The task:
Leave every picture out and return the rest of the listing verbatim.

Data extract:
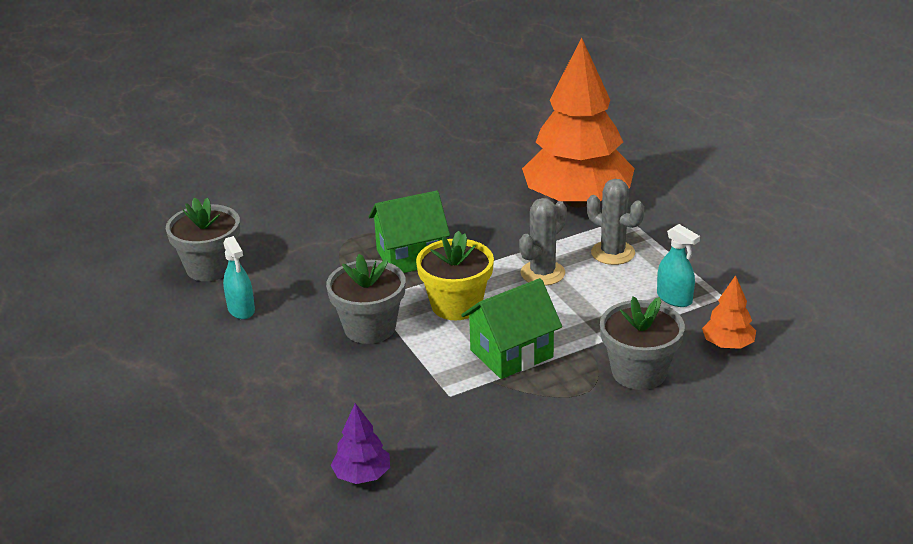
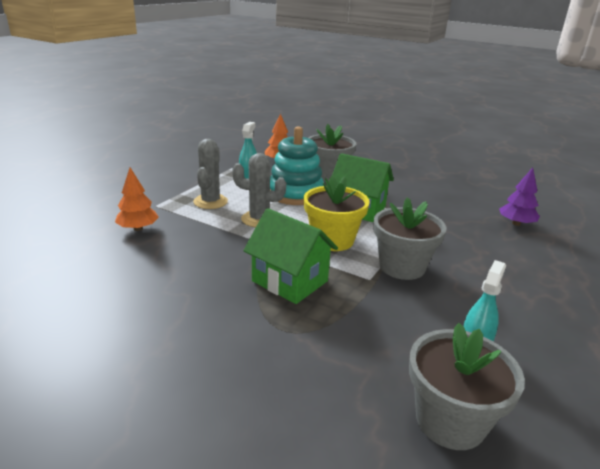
camera: 125 degrees left, 5 degrees down
(577, 201) = (138, 228): orange tree -> orange tree, size x0.40
(594, 320) = (295, 193): none -> turquoise stacking toy

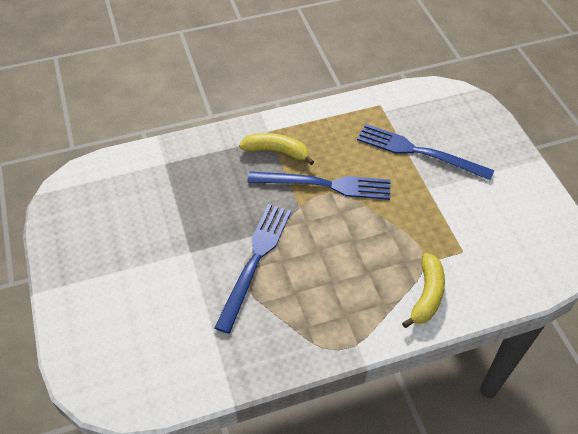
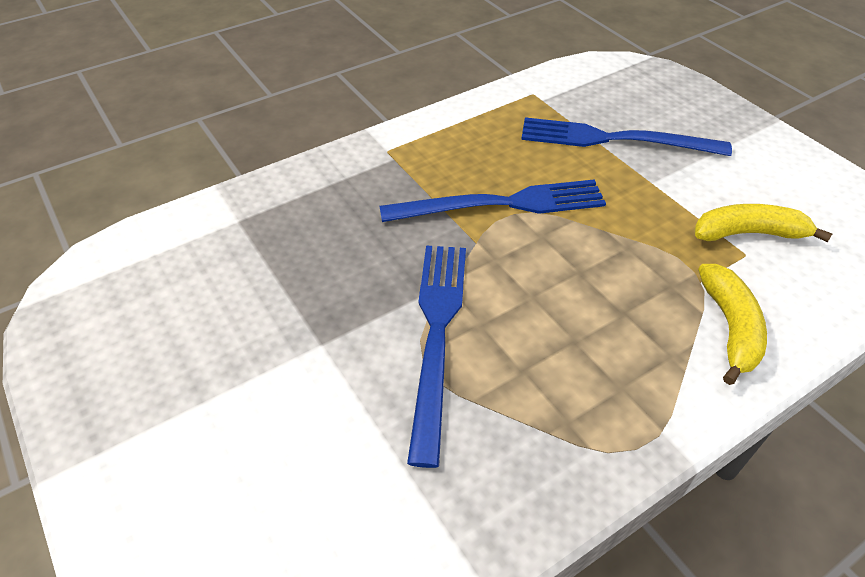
camera: 15 degrees left, 5 degrees down
(276, 151) = (410, 174): yellow banana -> yellow banana (749, 233)

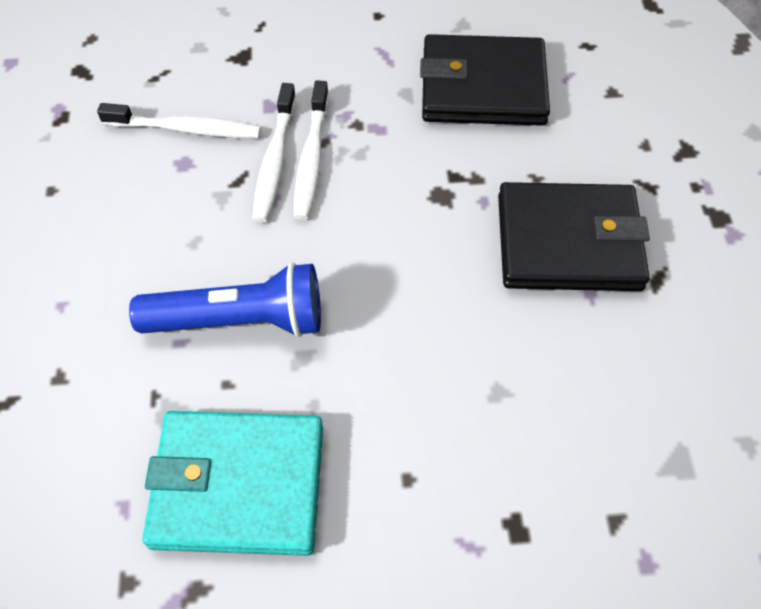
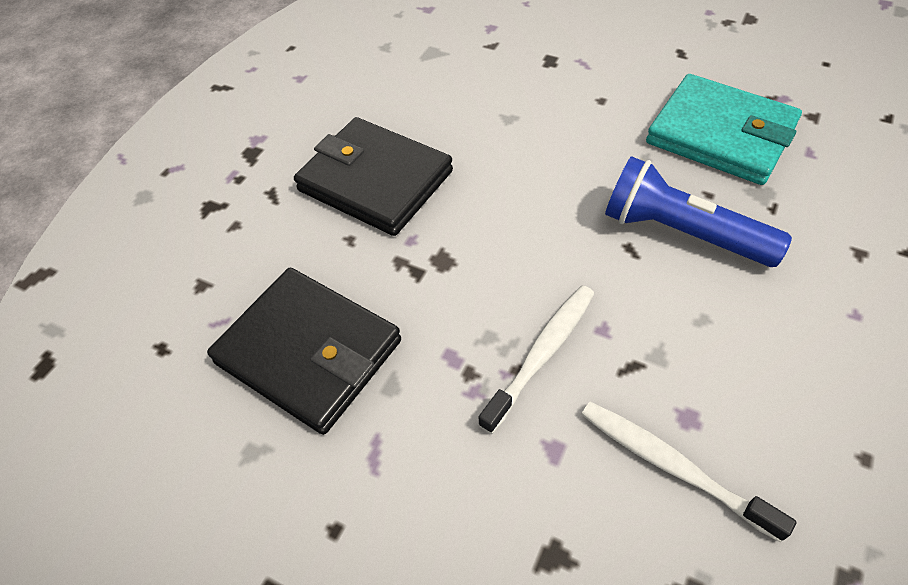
camera: 145 degrees left, 5 degrees down
(275, 160) = (582, 370): white toothbrush -> none

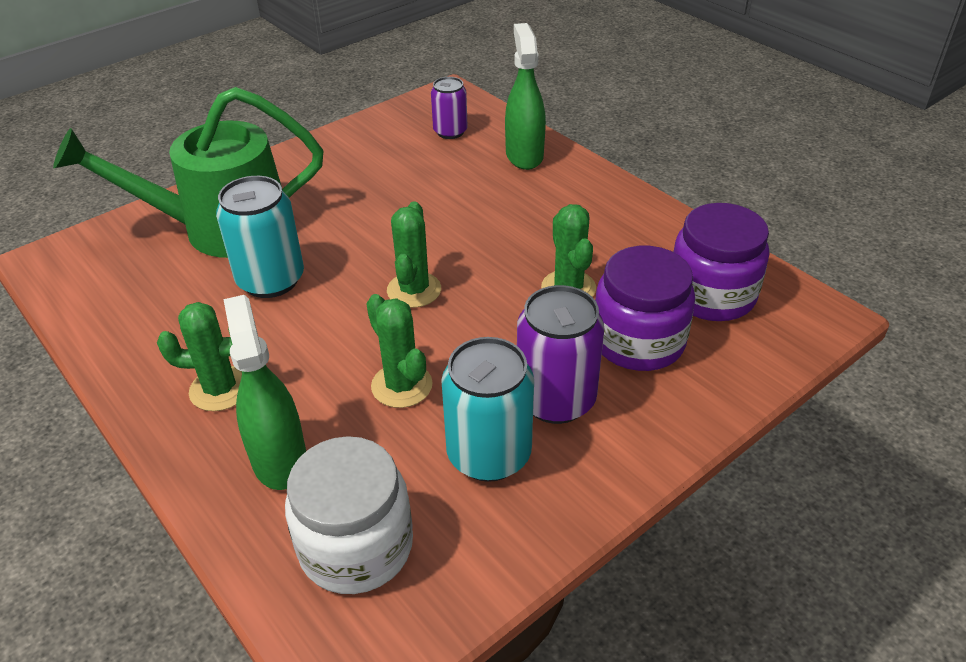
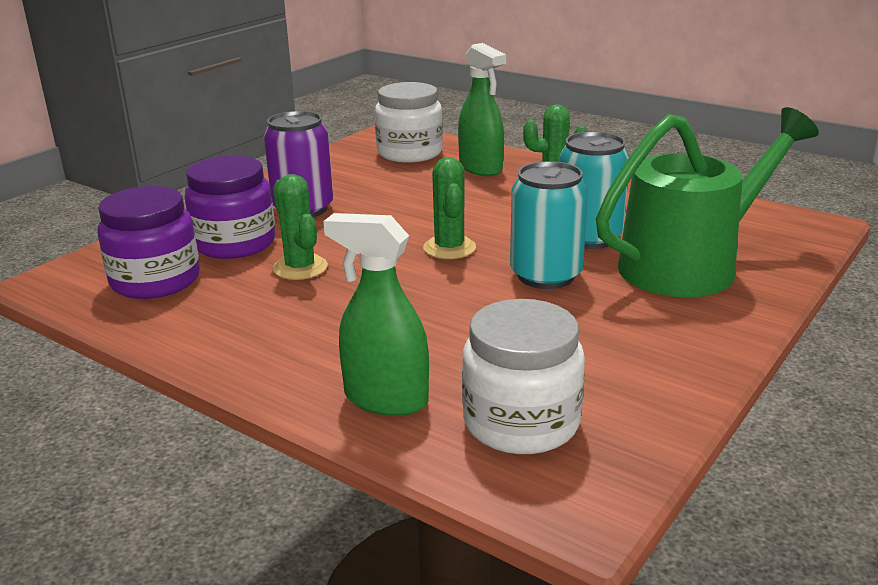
camera: 165 degrees right, 15 degrees down
(401, 385) = (422, 201): green cactus -> none
(450, 132) = (521, 422): purple can -> white jar
(489, 454) = (345, 184): turquoise can -> turquoise can (546, 275)
(524, 155) = (385, 399): green spray bottle -> green spray bottle turned 135 degrees clockwise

Written reply:
camera: 125 degrees left, 5 degrees down
(577, 201) = (138, 228): orange tree -> orange tree, size x0.40
(594, 320) = (295, 193): none -> turquoise stacking toy

camera: 15 degrees left, 5 degrees down
(276, 151) = (410, 174): yellow banana -> yellow banana (749, 233)

camera: 145 degrees left, 5 degrees down
(275, 160) = (582, 370): white toothbrush -> none

camera: 165 degrees right, 15 degrees down
(401, 385) = (422, 201): green cactus -> none
(450, 132) = (521, 422): purple can -> white jar
(489, 454) = (345, 184): turquoise can -> turquoise can (546, 275)
(524, 155) = (385, 399): green spray bottle -> green spray bottle turned 135 degrees clockwise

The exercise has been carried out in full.